PROBLEM STATEMENT:
Change "white pentagon" to "black pentagon" throughout the entries below, and reproduce every line otherwise unaltered.

──────── PROVIDED DATA ────────

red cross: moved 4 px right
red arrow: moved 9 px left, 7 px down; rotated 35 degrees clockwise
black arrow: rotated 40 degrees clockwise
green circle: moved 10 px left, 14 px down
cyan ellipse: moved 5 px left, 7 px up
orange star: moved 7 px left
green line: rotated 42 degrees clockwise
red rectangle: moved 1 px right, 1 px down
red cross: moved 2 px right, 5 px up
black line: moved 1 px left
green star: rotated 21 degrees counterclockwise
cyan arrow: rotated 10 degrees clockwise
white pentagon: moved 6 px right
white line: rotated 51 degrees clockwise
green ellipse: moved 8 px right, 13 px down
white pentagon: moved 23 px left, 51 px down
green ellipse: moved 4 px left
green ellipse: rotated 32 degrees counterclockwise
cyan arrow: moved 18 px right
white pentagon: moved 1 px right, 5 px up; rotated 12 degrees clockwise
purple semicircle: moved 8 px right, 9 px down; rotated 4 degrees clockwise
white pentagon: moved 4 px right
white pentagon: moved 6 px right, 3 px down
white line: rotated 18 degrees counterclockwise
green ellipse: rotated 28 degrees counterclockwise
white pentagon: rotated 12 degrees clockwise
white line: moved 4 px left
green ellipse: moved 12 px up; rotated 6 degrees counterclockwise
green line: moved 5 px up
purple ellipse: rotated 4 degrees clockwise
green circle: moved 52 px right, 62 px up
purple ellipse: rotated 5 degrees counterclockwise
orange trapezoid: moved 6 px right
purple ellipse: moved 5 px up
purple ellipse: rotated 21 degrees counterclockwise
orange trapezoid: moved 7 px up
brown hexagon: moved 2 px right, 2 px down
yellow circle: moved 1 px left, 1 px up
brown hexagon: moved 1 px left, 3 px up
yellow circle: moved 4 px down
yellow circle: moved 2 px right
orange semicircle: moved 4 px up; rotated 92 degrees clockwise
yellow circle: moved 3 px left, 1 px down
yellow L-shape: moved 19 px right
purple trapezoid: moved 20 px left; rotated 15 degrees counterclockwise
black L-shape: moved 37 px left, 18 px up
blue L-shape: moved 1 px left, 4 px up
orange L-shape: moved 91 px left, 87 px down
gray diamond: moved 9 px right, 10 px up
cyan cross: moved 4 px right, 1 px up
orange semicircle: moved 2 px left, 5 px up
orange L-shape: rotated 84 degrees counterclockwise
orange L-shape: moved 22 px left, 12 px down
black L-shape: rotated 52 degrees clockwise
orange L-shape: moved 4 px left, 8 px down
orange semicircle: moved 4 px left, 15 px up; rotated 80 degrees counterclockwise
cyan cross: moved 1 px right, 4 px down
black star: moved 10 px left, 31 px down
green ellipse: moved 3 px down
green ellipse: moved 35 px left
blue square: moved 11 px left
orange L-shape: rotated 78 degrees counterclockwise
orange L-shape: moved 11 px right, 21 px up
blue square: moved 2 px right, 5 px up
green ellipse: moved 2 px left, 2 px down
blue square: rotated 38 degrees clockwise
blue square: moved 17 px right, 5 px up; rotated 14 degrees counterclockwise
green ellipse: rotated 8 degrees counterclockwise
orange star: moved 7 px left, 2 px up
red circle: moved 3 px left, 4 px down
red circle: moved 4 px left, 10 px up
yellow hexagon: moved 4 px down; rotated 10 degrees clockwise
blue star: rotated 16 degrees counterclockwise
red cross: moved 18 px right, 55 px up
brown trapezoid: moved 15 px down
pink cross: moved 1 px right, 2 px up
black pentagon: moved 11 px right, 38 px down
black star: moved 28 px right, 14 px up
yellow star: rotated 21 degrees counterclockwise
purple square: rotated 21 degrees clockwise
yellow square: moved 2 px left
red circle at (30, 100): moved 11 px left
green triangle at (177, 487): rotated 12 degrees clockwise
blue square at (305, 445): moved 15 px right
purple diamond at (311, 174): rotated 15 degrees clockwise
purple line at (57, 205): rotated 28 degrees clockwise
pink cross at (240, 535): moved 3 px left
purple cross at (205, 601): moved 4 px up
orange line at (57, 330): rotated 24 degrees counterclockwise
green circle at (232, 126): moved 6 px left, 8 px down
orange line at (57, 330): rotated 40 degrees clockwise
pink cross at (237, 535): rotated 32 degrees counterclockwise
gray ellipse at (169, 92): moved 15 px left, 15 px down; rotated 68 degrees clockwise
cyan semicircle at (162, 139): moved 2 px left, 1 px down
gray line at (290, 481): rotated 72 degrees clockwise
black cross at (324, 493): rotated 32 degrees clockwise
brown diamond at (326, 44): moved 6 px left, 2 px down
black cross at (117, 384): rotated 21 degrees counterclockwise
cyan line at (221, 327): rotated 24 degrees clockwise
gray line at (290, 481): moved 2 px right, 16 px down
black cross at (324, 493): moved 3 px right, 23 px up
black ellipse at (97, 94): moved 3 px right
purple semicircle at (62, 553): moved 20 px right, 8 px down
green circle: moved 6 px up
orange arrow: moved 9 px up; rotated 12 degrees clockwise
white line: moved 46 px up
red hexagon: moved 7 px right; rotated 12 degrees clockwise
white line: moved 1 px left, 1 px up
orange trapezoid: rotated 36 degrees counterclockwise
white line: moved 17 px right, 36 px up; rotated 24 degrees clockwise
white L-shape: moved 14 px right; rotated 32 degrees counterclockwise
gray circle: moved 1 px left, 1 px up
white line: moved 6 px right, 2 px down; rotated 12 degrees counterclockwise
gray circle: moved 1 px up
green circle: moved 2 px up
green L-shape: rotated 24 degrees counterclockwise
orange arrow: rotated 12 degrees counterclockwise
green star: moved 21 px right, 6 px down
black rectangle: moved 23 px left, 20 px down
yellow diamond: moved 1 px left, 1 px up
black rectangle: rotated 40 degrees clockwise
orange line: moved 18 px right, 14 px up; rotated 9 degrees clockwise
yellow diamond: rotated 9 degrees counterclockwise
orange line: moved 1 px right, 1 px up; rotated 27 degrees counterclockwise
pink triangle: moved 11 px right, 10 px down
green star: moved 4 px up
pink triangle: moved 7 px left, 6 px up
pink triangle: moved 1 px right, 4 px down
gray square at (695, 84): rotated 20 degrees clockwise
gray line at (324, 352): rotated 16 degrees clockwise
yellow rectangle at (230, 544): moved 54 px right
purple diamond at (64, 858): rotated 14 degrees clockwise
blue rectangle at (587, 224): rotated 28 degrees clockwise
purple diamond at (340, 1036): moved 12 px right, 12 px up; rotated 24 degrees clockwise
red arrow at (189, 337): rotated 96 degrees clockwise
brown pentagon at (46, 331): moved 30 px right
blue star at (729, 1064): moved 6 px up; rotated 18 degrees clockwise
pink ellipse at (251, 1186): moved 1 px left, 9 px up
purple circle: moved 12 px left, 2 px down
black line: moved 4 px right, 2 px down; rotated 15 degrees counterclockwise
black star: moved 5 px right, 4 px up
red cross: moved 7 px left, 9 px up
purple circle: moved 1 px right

────────

WRITTEN ANSWER:
red cross: moved 4 px right
red arrow: moved 9 px left, 7 px down; rotated 35 degrees clockwise
black arrow: rotated 40 degrees clockwise
green circle: moved 10 px left, 14 px down
cyan ellipse: moved 5 px left, 7 px up
orange star: moved 7 px left
green line: rotated 42 degrees clockwise
red rectangle: moved 1 px right, 1 px down
red cross: moved 2 px right, 5 px up
black line: moved 1 px left
green star: rotated 21 degrees counterclockwise
cyan arrow: rotated 10 degrees clockwise
black pentagon: moved 6 px right
white line: rotated 51 degrees clockwise
green ellipse: moved 8 px right, 13 px down
black pentagon: moved 23 px left, 51 px down
green ellipse: moved 4 px left
green ellipse: rotated 32 degrees counterclockwise
cyan arrow: moved 18 px right
black pentagon: moved 1 px right, 5 px up; rotated 12 degrees clockwise
purple semicircle: moved 8 px right, 9 px down; rotated 4 degrees clockwise
black pentagon: moved 4 px right
black pentagon: moved 6 px right, 3 px down
white line: rotated 18 degrees counterclockwise
green ellipse: rotated 28 degrees counterclockwise
black pentagon: rotated 12 degrees clockwise
white line: moved 4 px left
green ellipse: moved 12 px up; rotated 6 degrees counterclockwise
green line: moved 5 px up
purple ellipse: rotated 4 degrees clockwise
green circle: moved 52 px right, 62 px up
purple ellipse: rotated 5 degrees counterclockwise
orange trapezoid: moved 6 px right
purple ellipse: moved 5 px up
purple ellipse: rotated 21 degrees counterclockwise
orange trapezoid: moved 7 px up
brown hexagon: moved 2 px right, 2 px down
yellow circle: moved 1 px left, 1 px up
brown hexagon: moved 1 px left, 3 px up
yellow circle: moved 4 px down
yellow circle: moved 2 px right
orange semicircle: moved 4 px up; rotated 92 degrees clockwise
yellow circle: moved 3 px left, 1 px down
yellow L-shape: moved 19 px right
purple trapezoid: moved 20 px left; rotated 15 degrees counterclockwise
black L-shape: moved 37 px left, 18 px up
blue L-shape: moved 1 px left, 4 px up
orange L-shape: moved 91 px left, 87 px down
gray diamond: moved 9 px right, 10 px up
cyan cross: moved 4 px right, 1 px up
orange semicircle: moved 2 px left, 5 px up
orange L-shape: rotated 84 degrees counterclockwise
orange L-shape: moved 22 px left, 12 px down
black L-shape: rotated 52 degrees clockwise
orange L-shape: moved 4 px left, 8 px down
orange semicircle: moved 4 px left, 15 px up; rotated 80 degrees counterclockwise
cyan cross: moved 1 px right, 4 px down
black star: moved 10 px left, 31 px down
green ellipse: moved 3 px down
green ellipse: moved 35 px left
blue square: moved 11 px left
orange L-shape: rotated 78 degrees counterclockwise
orange L-shape: moved 11 px right, 21 px up
blue square: moved 2 px right, 5 px up
green ellipse: moved 2 px left, 2 px down
blue square: rotated 38 degrees clockwise
blue square: moved 17 px right, 5 px up; rotated 14 degrees counterclockwise
green ellipse: rotated 8 degrees counterclockwise
orange star: moved 7 px left, 2 px up
red circle: moved 3 px left, 4 px down
red circle: moved 4 px left, 10 px up
yellow hexagon: moved 4 px down; rotated 10 degrees clockwise
blue star: rotated 16 degrees counterclockwise
red cross: moved 18 px right, 55 px up
brown trapezoid: moved 15 px down
pink cross: moved 1 px right, 2 px up
black pentagon: moved 11 px right, 38 px down
black star: moved 28 px right, 14 px up
yellow star: rotated 21 degrees counterclockwise
purple square: rotated 21 degrees clockwise
yellow square: moved 2 px left
red circle at (30, 100): moved 11 px left
green triangle at (177, 487): rotated 12 degrees clockwise
blue square at (305, 445): moved 15 px right
purple diamond at (311, 174): rotated 15 degrees clockwise
purple line at (57, 205): rotated 28 degrees clockwise
pink cross at (240, 535): moved 3 px left
purple cross at (205, 601): moved 4 px up
orange line at (57, 330): rotated 24 degrees counterclockwise
green circle at (232, 126): moved 6 px left, 8 px down
orange line at (57, 330): rotated 40 degrees clockwise
pink cross at (237, 535): rotated 32 degrees counterclockwise
gray ellipse at (169, 92): moved 15 px left, 15 px down; rotated 68 degrees clockwise
cyan semicircle at (162, 139): moved 2 px left, 1 px down
gray line at (290, 481): rotated 72 degrees clockwise
black cross at (324, 493): rotated 32 degrees clockwise
brown diamond at (326, 44): moved 6 px left, 2 px down
black cross at (117, 384): rotated 21 degrees counterclockwise
cyan line at (221, 327): rotated 24 degrees clockwise
gray line at (290, 481): moved 2 px right, 16 px down
black cross at (324, 493): moved 3 px right, 23 px up
black ellipse at (97, 94): moved 3 px right
purple semicircle at (62, 553): moved 20 px right, 8 px down
green circle: moved 6 px up
orange arrow: moved 9 px up; rotated 12 degrees clockwise
white line: moved 46 px up
red hexagon: moved 7 px right; rotated 12 degrees clockwise
white line: moved 1 px left, 1 px up
orange trapezoid: rotated 36 degrees counterclockwise
white line: moved 17 px right, 36 px up; rotated 24 degrees clockwise
white L-shape: moved 14 px right; rotated 32 degrees counterclockwise
gray circle: moved 1 px left, 1 px up
white line: moved 6 px right, 2 px down; rotated 12 degrees counterclockwise
gray circle: moved 1 px up
green circle: moved 2 px up
green L-shape: rotated 24 degrees counterclockwise
orange arrow: rotated 12 degrees counterclockwise
green star: moved 21 px right, 6 px down
black rectangle: moved 23 px left, 20 px down
yellow diamond: moved 1 px left, 1 px up
black rectangle: rotated 40 degrees clockwise
orange line: moved 18 px right, 14 px up; rotated 9 degrees clockwise
yellow diamond: rotated 9 degrees counterclockwise
orange line: moved 1 px right, 1 px up; rotated 27 degrees counterclockwise
pink triangle: moved 11 px right, 10 px down
green star: moved 4 px up
pink triangle: moved 7 px left, 6 px up
pink triangle: moved 1 px right, 4 px down
gray square at (695, 84): rotated 20 degrees clockwise
gray line at (324, 352): rotated 16 degrees clockwise
yellow rectangle at (230, 544): moved 54 px right
purple diamond at (64, 858): rotated 14 degrees clockwise
blue rectangle at (587, 224): rotated 28 degrees clockwise
purple diamond at (340, 1036): moved 12 px right, 12 px up; rotated 24 degrees clockwise
red arrow at (189, 337): rotated 96 degrees clockwise
brown pentagon at (46, 331): moved 30 px right
blue star at (729, 1064): moved 6 px up; rotated 18 degrees clockwise
pink ellipse at (251, 1186): moved 1 px left, 9 px up
purple circle: moved 12 px left, 2 px down
black line: moved 4 px right, 2 px down; rotated 15 degrees counterclockwise
black star: moved 5 px right, 4 px up
red cross: moved 7 px left, 9 px up
purple circle: moved 1 px right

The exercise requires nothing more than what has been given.